(EXTRACTED MATERIAL)
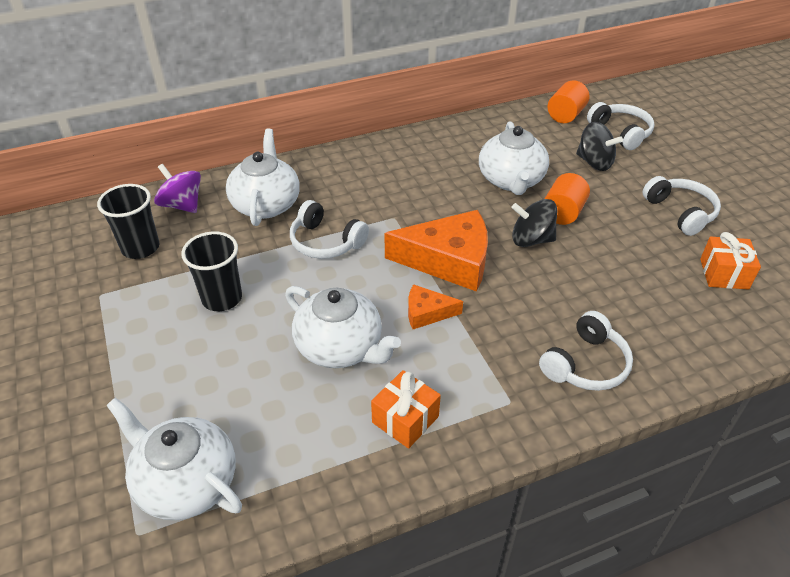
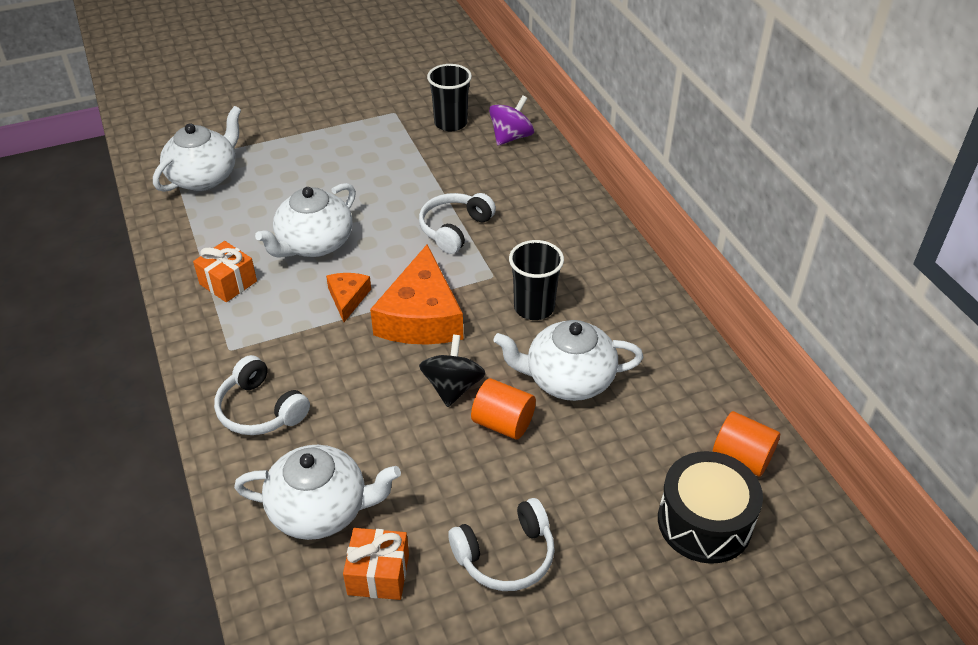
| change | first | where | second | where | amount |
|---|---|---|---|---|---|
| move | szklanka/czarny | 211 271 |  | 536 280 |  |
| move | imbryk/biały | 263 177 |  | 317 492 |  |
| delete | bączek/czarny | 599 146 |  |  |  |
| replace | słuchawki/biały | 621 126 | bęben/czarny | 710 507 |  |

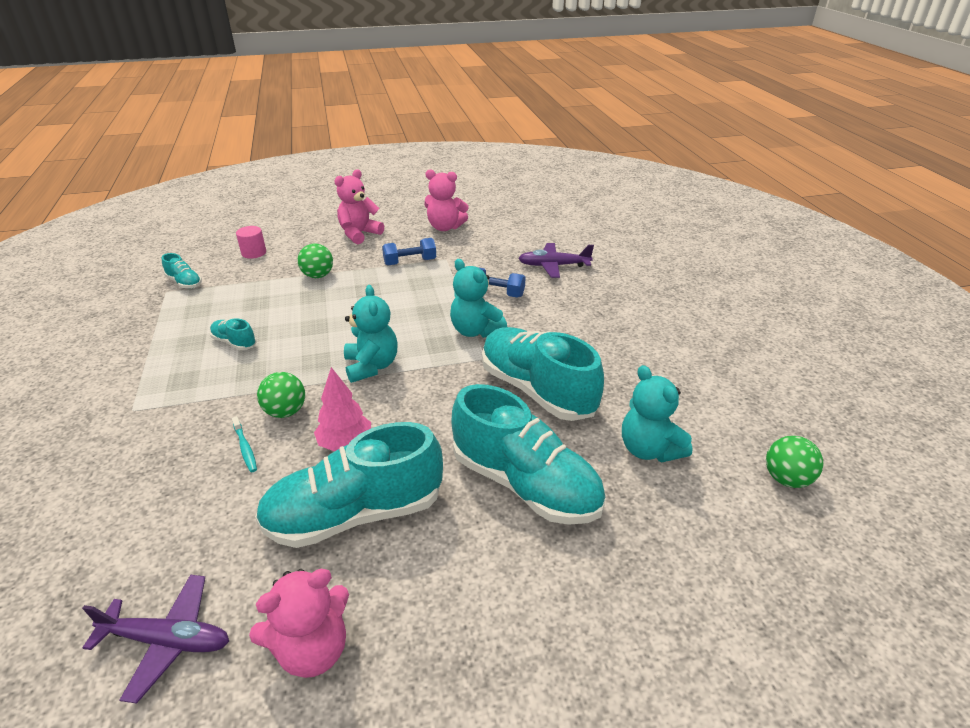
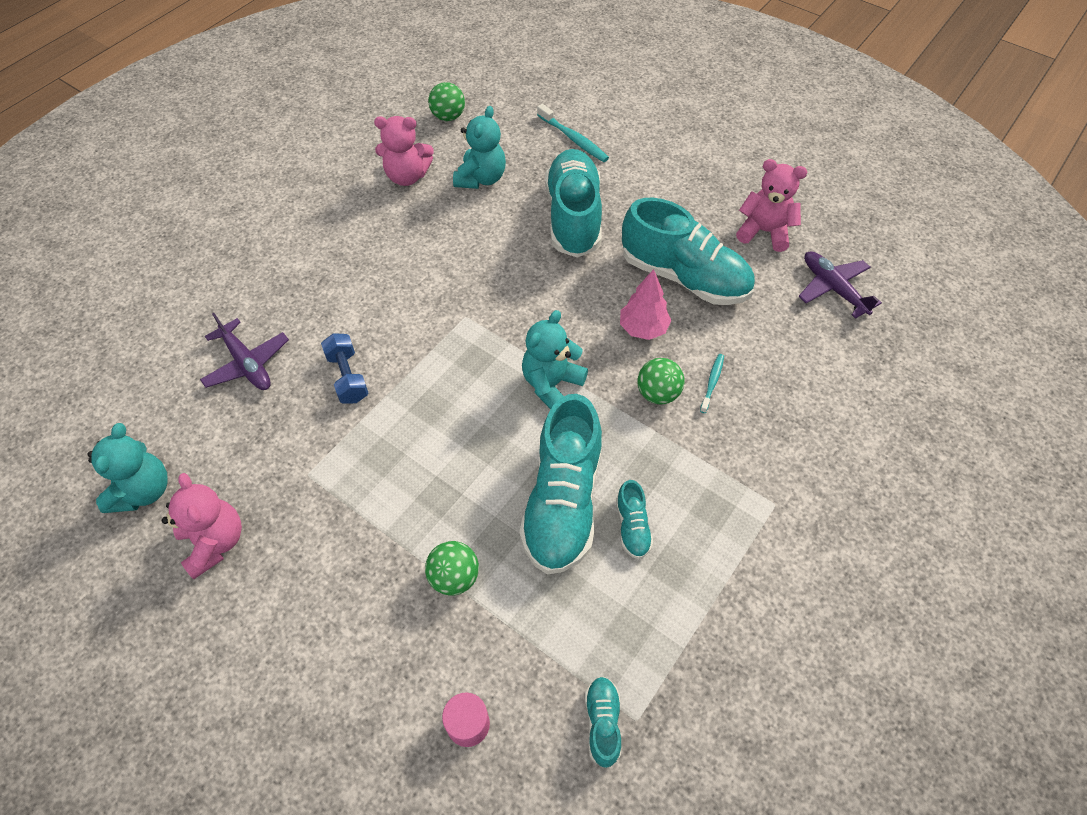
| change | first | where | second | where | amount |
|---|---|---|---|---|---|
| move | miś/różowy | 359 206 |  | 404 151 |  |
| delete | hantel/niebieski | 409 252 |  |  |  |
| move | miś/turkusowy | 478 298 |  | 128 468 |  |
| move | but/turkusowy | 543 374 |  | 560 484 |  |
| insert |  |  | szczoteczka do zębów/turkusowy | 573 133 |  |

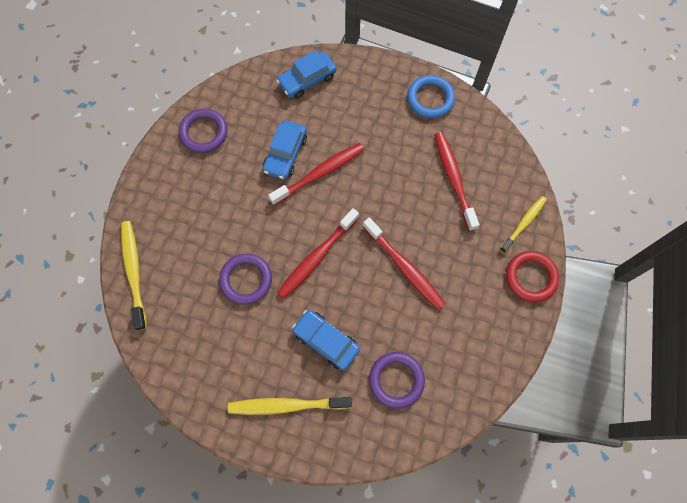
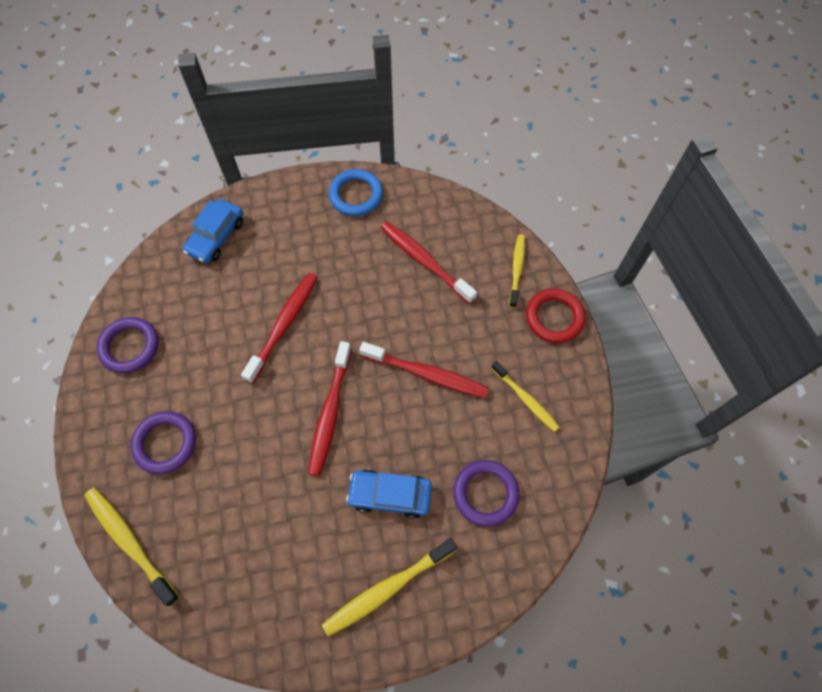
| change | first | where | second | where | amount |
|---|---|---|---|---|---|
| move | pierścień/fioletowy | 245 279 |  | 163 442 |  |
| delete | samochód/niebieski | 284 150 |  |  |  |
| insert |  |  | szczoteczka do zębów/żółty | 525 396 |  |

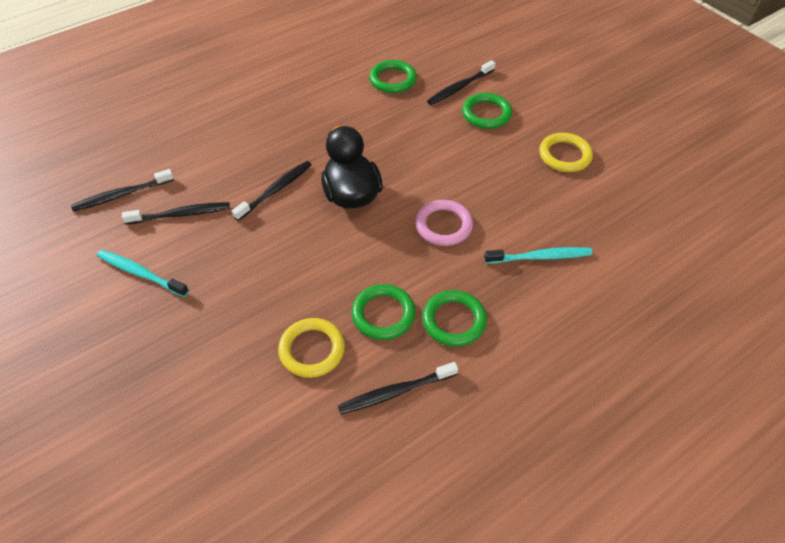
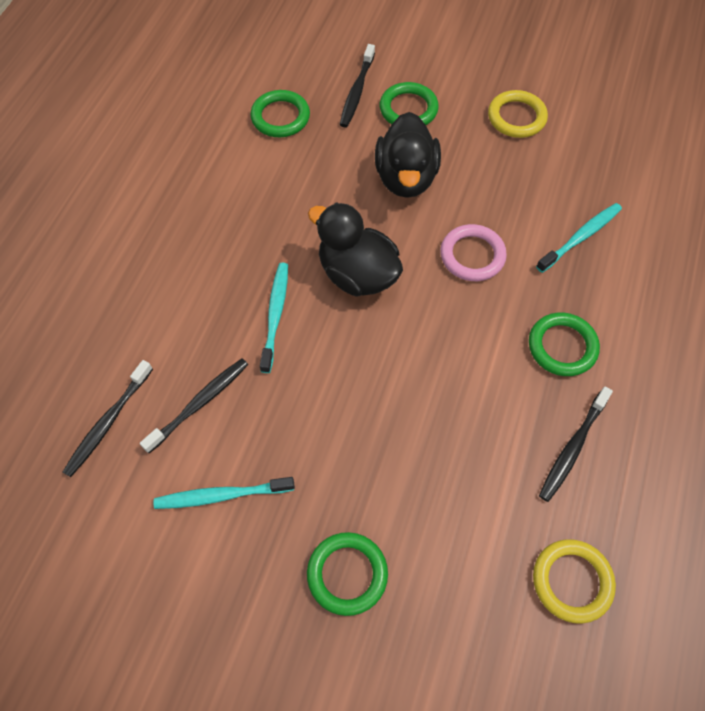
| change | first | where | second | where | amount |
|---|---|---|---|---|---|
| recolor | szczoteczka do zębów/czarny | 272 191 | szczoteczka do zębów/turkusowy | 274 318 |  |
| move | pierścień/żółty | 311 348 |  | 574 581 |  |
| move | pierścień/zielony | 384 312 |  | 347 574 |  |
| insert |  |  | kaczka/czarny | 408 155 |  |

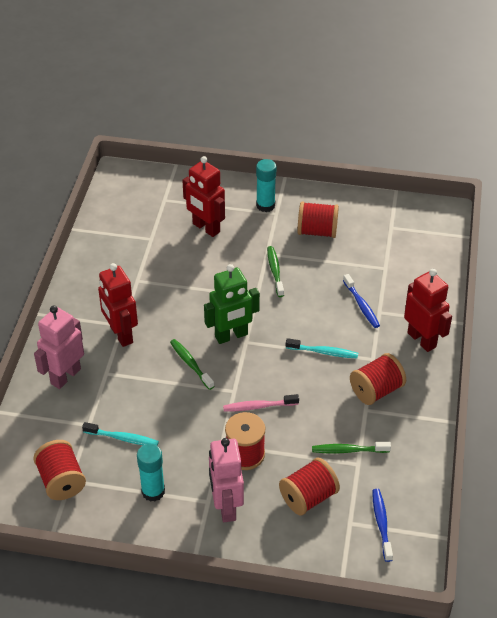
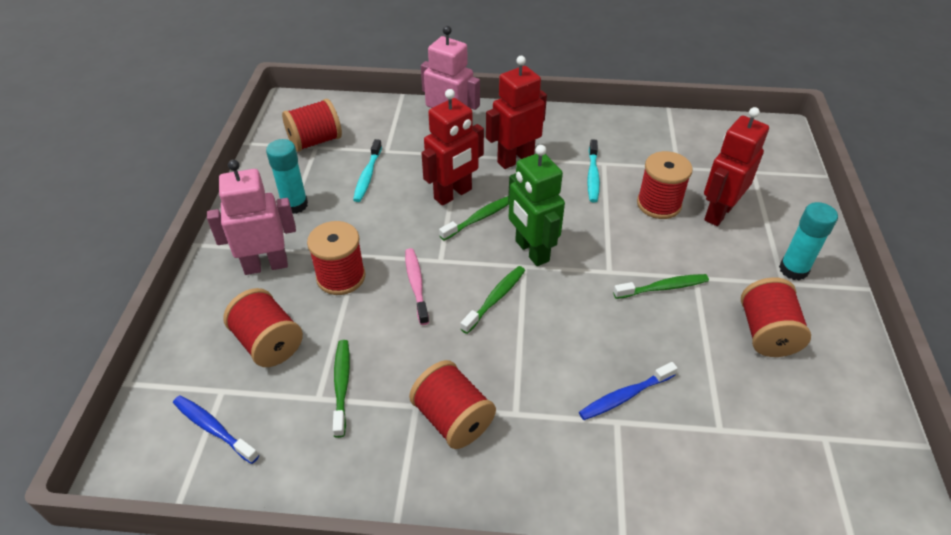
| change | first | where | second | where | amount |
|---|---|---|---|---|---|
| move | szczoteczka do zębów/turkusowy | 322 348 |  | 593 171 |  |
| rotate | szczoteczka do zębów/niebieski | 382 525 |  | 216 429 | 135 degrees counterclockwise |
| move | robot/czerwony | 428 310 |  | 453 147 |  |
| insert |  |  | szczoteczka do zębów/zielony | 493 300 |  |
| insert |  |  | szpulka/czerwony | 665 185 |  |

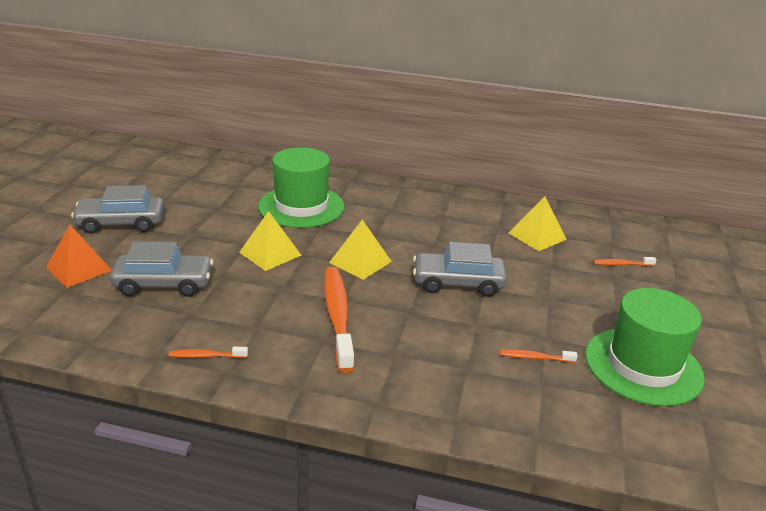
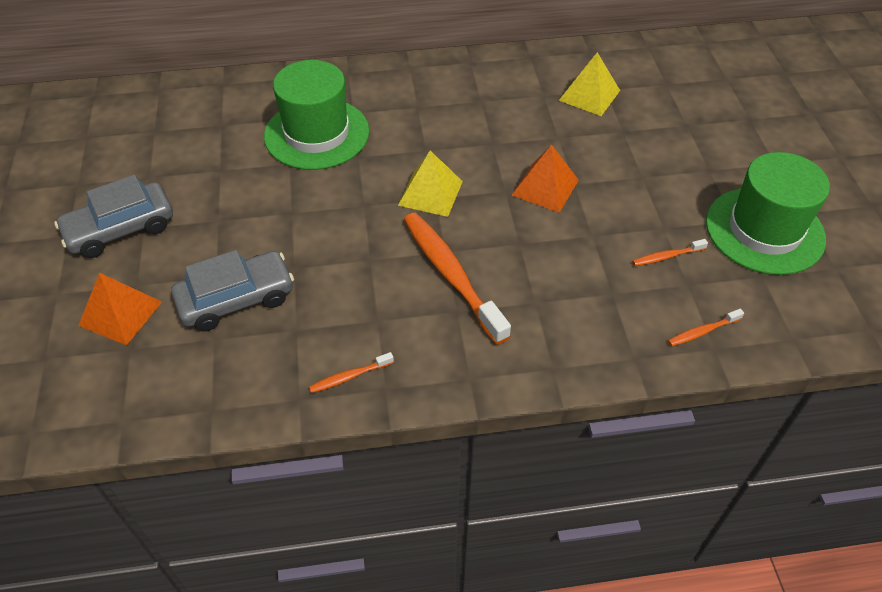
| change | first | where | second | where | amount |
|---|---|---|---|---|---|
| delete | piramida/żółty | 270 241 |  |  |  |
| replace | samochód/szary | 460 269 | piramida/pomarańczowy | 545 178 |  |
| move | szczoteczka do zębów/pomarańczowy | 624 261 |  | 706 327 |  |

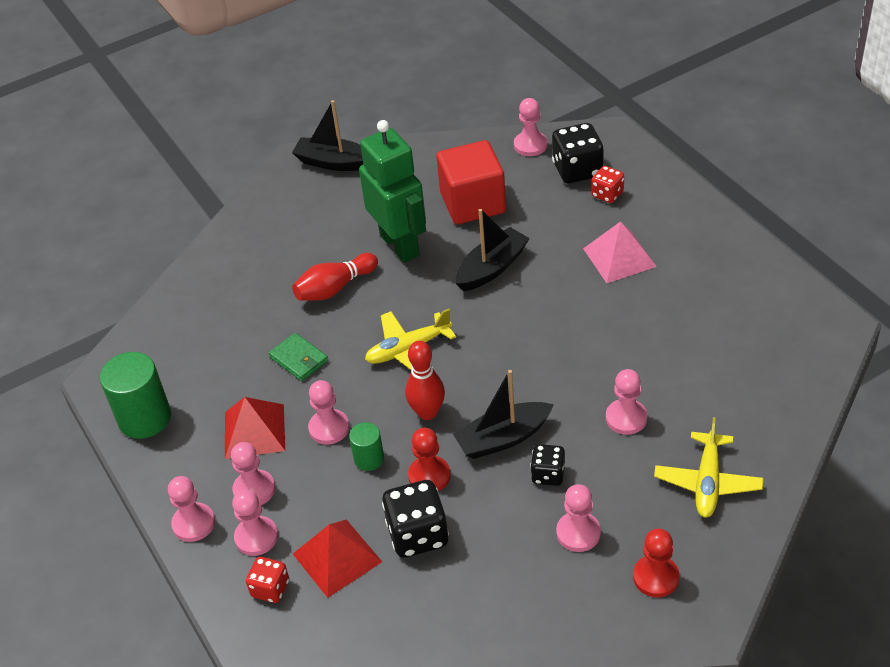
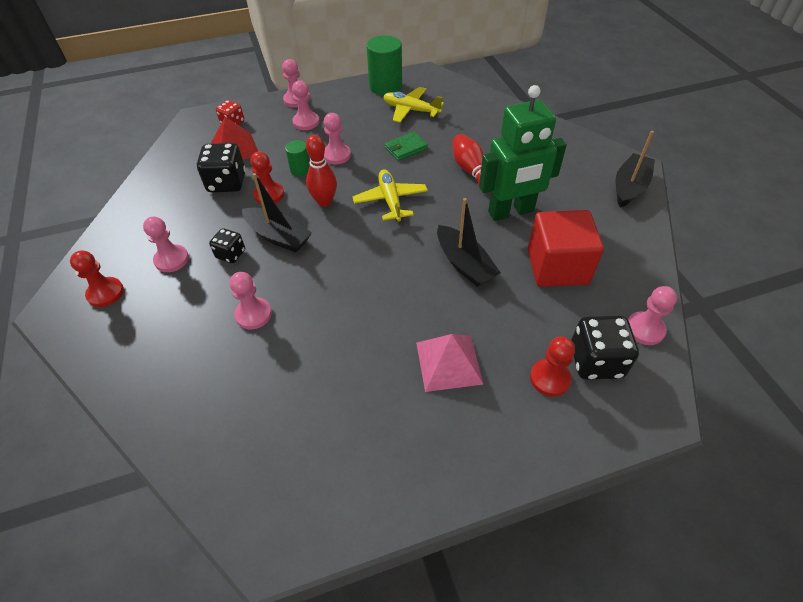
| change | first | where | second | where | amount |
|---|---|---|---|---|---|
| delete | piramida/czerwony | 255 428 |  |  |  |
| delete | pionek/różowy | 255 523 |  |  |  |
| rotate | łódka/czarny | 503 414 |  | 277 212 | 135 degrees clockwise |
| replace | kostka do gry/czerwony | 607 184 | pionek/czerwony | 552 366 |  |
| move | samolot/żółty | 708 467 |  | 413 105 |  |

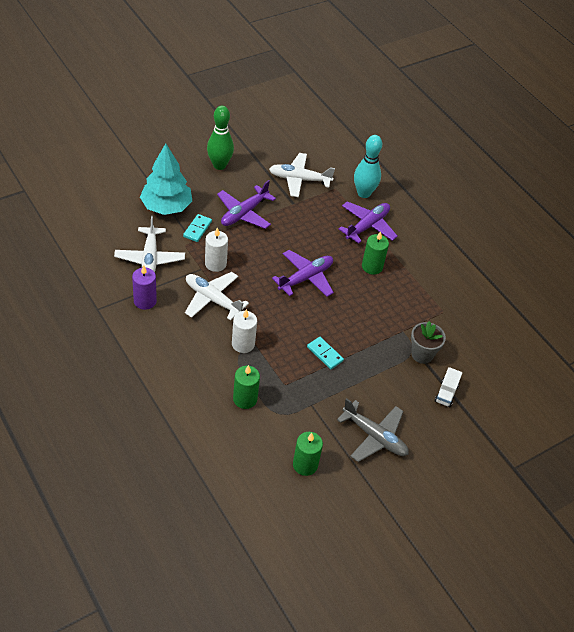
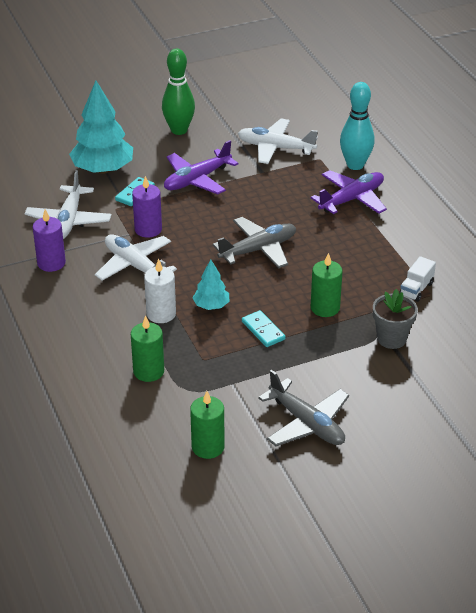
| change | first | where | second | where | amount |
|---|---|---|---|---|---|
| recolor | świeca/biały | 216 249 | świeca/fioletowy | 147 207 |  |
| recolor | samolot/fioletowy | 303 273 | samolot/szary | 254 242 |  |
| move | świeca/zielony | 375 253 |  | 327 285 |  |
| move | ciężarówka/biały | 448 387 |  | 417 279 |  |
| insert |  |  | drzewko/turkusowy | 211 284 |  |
(End EXTRACTED MATERIAL)
» PROBLEM DETAILS
Nothing should appear in the answer except the lines above from the line with "move | szklanka/czarny" through the line with "delete | bączek/czarny", both included, written out exactly.

» RESULT OF THE EXERCISE
| move | szklanka/czarny | 211 271 |  | 536 280 |  |
| move | imbryk/biały | 263 177 |  | 317 492 |  |
| delete | bączek/czarny | 599 146 |  |  |  |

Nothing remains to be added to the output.